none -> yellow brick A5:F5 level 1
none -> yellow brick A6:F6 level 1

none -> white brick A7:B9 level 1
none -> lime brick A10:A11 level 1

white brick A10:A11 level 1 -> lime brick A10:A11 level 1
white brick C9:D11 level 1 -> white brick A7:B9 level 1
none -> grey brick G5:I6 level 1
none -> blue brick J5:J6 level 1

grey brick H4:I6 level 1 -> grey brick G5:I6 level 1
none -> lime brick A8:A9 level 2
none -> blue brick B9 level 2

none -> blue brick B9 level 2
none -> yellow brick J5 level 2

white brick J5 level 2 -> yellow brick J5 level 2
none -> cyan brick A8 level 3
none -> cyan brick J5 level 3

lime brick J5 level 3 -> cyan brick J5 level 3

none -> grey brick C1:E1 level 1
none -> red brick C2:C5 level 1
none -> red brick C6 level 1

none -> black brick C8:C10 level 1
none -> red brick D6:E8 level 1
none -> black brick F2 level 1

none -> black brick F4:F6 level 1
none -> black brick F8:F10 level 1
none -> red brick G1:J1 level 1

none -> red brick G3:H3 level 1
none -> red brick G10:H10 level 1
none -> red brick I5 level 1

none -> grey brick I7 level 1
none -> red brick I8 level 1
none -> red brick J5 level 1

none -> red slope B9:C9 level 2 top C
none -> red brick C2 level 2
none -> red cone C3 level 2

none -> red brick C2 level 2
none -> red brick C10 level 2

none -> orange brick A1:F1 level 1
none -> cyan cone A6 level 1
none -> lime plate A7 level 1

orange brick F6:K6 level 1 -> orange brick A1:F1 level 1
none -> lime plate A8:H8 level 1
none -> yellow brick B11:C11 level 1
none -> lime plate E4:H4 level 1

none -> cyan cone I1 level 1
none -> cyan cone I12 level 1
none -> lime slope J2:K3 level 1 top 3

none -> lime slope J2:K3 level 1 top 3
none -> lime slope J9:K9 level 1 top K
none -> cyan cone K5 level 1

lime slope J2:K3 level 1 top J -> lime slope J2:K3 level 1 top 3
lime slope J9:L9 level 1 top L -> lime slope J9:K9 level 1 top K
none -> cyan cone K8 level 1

+---+

Task brief: Search the entries for the word "lime", then gather every line that has it.

Response to this task:
none -> lime brick A10:A11 level 1
white brick A10:A11 level 1 -> lime brick A10:A11 level 1
none -> lime brick A8:A9 level 2
lime brick J5 level 3 -> cyan brick J5 level 3
none -> lime plate A7 level 1
none -> lime plate A8:H8 level 1
none -> lime plate E4:H4 level 1
none -> lime slope J2:K3 level 1 top 3
none -> lime slope J2:K3 level 1 top 3
none -> lime slope J9:K9 level 1 top K
lime slope J2:K3 level 1 top J -> lime slope J2:K3 level 1 top 3
lime slope J9:L9 level 1 top L -> lime slope J9:K9 level 1 top K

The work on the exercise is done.